**Task directions**
Below are some entries. Repeat exactly the lines from the one with "pos2: [390, 263]" through the one with "pos1: [588, 580]", and only those.

**Data for the task**
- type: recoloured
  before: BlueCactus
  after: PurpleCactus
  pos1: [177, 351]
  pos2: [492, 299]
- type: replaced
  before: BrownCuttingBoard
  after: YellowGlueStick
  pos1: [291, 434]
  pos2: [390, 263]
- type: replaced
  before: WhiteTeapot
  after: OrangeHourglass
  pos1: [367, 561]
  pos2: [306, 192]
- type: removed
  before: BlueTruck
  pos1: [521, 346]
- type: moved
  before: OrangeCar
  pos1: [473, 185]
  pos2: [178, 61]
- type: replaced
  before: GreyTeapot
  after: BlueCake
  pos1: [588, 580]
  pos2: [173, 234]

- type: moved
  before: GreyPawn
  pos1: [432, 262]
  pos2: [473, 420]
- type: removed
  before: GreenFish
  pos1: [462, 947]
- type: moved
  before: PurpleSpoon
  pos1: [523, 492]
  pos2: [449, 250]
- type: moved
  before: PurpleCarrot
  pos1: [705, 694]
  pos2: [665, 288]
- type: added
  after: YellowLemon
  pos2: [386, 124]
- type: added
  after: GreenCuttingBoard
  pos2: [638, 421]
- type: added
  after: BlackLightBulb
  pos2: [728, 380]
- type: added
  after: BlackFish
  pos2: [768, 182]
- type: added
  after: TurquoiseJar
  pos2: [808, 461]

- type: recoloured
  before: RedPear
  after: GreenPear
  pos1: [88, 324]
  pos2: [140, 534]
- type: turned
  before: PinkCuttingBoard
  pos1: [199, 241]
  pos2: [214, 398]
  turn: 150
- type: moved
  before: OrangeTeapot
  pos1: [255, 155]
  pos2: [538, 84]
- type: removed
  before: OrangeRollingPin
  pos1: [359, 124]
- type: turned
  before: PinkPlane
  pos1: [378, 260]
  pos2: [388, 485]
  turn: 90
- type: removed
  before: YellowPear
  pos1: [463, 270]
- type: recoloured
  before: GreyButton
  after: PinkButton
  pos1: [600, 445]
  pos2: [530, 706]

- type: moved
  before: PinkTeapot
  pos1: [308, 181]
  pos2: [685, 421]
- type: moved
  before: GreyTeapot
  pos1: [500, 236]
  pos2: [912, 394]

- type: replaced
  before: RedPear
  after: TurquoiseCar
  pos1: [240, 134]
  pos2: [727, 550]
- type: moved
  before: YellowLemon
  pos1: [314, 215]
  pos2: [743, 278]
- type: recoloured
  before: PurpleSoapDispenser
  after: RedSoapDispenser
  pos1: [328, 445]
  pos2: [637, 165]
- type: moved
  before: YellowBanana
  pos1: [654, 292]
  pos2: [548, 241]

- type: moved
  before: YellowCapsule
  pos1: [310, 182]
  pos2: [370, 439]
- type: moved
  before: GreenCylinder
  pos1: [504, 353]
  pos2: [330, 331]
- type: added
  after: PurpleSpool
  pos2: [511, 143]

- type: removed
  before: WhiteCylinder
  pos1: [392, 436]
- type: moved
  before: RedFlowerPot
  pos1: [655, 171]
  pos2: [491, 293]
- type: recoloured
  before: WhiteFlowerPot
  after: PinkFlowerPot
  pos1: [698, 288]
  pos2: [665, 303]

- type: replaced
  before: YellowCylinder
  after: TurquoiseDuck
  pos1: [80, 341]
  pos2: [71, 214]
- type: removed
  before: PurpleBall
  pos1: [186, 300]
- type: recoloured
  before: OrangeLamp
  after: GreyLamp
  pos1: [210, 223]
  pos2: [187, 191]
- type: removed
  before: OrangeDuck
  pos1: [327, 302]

**Finished task**
  pos2: [390, 263]
- type: replaced
  before: WhiteTeapot
  after: OrangeHourglass
  pos1: [367, 561]
  pos2: [306, 192]
- type: removed
  before: BlueTruck
  pos1: [521, 346]
- type: moved
  before: OrangeCar
  pos1: [473, 185]
  pos2: [178, 61]
- type: replaced
  before: GreyTeapot
  after: BlueCake
  pos1: [588, 580]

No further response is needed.